## What the task asks
Print out the records below with nothing altered.

## Data for analysis

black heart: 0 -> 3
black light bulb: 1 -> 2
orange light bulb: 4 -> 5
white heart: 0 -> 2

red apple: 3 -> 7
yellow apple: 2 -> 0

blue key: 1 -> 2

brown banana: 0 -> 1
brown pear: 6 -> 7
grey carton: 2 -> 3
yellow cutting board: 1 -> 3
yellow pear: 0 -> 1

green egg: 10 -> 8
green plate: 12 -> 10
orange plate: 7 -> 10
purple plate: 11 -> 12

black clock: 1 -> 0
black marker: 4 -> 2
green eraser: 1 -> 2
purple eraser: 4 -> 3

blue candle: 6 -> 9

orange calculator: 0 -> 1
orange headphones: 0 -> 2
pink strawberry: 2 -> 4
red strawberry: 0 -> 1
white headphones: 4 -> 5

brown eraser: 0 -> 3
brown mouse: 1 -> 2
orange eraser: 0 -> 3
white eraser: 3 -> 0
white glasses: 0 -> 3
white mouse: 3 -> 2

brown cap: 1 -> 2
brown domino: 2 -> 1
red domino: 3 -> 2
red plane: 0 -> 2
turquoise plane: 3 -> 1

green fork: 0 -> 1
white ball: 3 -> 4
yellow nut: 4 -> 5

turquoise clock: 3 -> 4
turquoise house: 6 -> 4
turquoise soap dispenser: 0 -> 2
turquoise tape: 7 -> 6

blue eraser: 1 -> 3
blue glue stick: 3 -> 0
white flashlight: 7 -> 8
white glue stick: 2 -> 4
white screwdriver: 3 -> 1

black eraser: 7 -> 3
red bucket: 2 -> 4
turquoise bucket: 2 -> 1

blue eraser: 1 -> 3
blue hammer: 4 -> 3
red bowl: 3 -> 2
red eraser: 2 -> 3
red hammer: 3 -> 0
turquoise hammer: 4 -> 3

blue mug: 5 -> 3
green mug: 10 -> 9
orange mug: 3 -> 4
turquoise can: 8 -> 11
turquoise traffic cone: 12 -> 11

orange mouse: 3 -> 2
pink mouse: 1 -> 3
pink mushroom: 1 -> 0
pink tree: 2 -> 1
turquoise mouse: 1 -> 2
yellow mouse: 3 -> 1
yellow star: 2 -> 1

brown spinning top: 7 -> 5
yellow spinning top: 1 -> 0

## Expected answer
black heart: 0 -> 3
black light bulb: 1 -> 2
orange light bulb: 4 -> 5
white heart: 0 -> 2

red apple: 3 -> 7
yellow apple: 2 -> 0

blue key: 1 -> 2

brown banana: 0 -> 1
brown pear: 6 -> 7
grey carton: 2 -> 3
yellow cutting board: 1 -> 3
yellow pear: 0 -> 1

green egg: 10 -> 8
green plate: 12 -> 10
orange plate: 7 -> 10
purple plate: 11 -> 12

black clock: 1 -> 0
black marker: 4 -> 2
green eraser: 1 -> 2
purple eraser: 4 -> 3

blue candle: 6 -> 9

orange calculator: 0 -> 1
orange headphones: 0 -> 2
pink strawberry: 2 -> 4
red strawberry: 0 -> 1
white headphones: 4 -> 5

brown eraser: 0 -> 3
brown mouse: 1 -> 2
orange eraser: 0 -> 3
white eraser: 3 -> 0
white glasses: 0 -> 3
white mouse: 3 -> 2

brown cap: 1 -> 2
brown domino: 2 -> 1
red domino: 3 -> 2
red plane: 0 -> 2
turquoise plane: 3 -> 1

green fork: 0 -> 1
white ball: 3 -> 4
yellow nut: 4 -> 5

turquoise clock: 3 -> 4
turquoise house: 6 -> 4
turquoise soap dispenser: 0 -> 2
turquoise tape: 7 -> 6

blue eraser: 1 -> 3
blue glue stick: 3 -> 0
white flashlight: 7 -> 8
white glue stick: 2 -> 4
white screwdriver: 3 -> 1

black eraser: 7 -> 3
red bucket: 2 -> 4
turquoise bucket: 2 -> 1

blue eraser: 1 -> 3
blue hammer: 4 -> 3
red bowl: 3 -> 2
red eraser: 2 -> 3
red hammer: 3 -> 0
turquoise hammer: 4 -> 3

blue mug: 5 -> 3
green mug: 10 -> 9
orange mug: 3 -> 4
turquoise can: 8 -> 11
turquoise traffic cone: 12 -> 11

orange mouse: 3 -> 2
pink mouse: 1 -> 3
pink mushroom: 1 -> 0
pink tree: 2 -> 1
turquoise mouse: 1 -> 2
yellow mouse: 3 -> 1
yellow star: 2 -> 1

brown spinning top: 7 -> 5
yellow spinning top: 1 -> 0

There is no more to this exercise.